*Required work*:
Within the material below, find each line bearing the word "instances" and present it.

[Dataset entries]
┄┄┄┄┄┄┄┄┄┄┄┄┄┄┄┄┄┄┄┄
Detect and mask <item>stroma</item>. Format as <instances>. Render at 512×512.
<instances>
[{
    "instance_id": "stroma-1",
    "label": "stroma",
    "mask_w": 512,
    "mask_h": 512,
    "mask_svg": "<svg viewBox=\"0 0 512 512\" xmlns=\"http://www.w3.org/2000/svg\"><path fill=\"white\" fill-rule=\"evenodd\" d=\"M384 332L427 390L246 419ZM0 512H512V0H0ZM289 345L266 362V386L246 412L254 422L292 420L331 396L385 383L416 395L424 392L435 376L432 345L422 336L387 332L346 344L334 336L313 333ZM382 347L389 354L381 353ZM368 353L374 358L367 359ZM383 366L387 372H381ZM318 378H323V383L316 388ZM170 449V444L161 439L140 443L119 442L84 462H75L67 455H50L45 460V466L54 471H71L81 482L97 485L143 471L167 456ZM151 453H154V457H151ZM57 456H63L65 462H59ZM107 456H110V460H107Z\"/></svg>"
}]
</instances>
┄┄┄┄┄┄┄┄┄┄┄┄┄┄┄┄┄┄┄┄
*The answer*:
Detect and mask <item>stroma</item>. Format as <instances>. Render at 512×512.
<instances>
</instances>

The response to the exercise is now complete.